◆ Your instructions ◆
Retype, exactly as they appear below, the lines between the line holding "yellow plate D3:E3" and the line holding "none -> grey brick F3 level 1", both ends included.

◆ Given information ◆
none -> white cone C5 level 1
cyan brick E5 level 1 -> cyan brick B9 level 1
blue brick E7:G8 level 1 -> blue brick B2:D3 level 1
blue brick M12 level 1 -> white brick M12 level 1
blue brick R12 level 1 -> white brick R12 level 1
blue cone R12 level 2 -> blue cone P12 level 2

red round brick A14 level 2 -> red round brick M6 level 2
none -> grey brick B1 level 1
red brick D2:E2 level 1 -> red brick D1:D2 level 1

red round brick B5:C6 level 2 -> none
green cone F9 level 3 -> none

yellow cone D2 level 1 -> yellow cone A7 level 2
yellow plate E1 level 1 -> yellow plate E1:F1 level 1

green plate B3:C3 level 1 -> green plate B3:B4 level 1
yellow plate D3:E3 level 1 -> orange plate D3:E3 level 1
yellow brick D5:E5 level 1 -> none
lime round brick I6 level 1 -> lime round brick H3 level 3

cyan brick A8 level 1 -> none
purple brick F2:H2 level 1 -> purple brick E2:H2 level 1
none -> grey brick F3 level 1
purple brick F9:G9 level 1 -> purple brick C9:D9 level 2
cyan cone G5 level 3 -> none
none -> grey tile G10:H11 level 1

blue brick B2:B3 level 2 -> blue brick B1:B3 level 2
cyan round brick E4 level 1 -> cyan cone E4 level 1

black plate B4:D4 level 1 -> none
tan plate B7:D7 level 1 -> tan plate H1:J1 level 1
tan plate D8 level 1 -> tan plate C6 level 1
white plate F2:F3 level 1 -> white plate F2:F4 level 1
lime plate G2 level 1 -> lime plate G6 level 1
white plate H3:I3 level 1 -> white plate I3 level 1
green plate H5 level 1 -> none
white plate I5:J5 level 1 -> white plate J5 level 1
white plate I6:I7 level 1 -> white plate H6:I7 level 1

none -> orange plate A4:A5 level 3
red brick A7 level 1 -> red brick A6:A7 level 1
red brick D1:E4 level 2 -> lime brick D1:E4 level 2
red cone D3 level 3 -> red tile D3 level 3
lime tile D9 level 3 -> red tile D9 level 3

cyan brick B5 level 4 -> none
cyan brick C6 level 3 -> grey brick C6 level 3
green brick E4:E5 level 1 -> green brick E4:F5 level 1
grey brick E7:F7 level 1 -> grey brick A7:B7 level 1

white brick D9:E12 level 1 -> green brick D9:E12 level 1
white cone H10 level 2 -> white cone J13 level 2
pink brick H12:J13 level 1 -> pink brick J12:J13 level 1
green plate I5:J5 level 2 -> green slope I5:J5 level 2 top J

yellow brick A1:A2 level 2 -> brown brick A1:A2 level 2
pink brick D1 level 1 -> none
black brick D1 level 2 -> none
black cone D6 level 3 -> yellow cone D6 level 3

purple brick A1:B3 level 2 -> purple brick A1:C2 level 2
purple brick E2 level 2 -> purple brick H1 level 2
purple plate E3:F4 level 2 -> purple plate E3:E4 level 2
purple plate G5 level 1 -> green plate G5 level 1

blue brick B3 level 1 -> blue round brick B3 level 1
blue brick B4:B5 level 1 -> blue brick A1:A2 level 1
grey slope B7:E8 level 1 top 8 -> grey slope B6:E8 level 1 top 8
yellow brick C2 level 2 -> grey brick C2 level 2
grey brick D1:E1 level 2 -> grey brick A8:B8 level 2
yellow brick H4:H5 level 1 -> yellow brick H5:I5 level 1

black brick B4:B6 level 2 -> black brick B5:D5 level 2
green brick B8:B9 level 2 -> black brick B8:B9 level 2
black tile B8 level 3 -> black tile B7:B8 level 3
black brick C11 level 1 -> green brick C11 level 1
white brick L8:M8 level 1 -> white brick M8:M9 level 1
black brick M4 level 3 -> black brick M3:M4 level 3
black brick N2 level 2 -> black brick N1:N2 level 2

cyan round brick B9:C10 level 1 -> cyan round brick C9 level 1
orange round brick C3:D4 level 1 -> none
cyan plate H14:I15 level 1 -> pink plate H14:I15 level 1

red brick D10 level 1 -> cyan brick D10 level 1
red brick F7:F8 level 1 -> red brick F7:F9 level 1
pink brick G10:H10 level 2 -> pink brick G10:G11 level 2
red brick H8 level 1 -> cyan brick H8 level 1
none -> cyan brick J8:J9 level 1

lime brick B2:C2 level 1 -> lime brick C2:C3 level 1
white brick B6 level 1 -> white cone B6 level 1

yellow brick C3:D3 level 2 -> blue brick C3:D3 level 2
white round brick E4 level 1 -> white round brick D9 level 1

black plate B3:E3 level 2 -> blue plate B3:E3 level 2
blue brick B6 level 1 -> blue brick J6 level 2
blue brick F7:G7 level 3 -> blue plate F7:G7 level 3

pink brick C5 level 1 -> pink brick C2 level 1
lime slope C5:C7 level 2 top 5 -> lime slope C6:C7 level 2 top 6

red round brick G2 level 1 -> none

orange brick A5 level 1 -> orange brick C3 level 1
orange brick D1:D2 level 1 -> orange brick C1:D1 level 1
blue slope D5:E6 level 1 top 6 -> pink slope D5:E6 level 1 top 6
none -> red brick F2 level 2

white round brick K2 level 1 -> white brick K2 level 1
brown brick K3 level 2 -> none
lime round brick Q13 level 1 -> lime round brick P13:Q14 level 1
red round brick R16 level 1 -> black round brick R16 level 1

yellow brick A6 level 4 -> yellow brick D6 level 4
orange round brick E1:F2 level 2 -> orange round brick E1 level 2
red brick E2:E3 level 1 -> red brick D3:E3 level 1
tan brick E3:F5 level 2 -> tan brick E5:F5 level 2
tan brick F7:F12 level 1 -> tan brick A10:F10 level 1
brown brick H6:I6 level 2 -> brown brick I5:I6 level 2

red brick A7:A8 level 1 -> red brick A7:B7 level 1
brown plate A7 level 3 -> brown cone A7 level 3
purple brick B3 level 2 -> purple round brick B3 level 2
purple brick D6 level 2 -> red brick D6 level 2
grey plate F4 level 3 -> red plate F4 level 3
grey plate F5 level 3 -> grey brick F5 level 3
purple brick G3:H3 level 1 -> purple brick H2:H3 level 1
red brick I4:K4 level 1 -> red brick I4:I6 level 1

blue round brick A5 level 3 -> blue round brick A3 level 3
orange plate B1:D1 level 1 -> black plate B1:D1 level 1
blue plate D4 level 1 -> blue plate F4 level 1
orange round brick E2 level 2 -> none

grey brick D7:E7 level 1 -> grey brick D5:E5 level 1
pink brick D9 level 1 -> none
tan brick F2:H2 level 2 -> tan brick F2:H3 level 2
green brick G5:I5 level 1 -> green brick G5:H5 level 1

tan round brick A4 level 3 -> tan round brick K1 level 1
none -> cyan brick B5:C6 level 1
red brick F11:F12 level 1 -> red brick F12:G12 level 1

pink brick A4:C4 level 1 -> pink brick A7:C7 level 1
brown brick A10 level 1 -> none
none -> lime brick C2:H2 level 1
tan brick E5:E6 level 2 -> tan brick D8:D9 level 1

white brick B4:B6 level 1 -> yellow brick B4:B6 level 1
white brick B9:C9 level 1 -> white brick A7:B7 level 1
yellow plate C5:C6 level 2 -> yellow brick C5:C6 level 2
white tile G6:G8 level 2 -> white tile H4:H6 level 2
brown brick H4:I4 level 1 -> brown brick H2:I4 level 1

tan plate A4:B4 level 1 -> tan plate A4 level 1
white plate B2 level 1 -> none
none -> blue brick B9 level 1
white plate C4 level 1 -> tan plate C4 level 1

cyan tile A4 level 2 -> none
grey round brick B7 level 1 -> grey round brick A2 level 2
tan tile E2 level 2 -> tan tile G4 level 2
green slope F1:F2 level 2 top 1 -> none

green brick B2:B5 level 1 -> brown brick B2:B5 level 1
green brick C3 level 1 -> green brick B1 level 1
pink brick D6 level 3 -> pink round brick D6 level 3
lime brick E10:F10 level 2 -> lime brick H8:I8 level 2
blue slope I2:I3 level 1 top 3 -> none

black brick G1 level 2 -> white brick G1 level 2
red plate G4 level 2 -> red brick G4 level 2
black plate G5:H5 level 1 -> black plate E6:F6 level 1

◆ Exercise response ◆
yellow plate D3:E3 level 1 -> orange plate D3:E3 level 1
yellow brick D5:E5 level 1 -> none
lime round brick I6 level 1 -> lime round brick H3 level 3

cyan brick A8 level 1 -> none
purple brick F2:H2 level 1 -> purple brick E2:H2 level 1
none -> grey brick F3 level 1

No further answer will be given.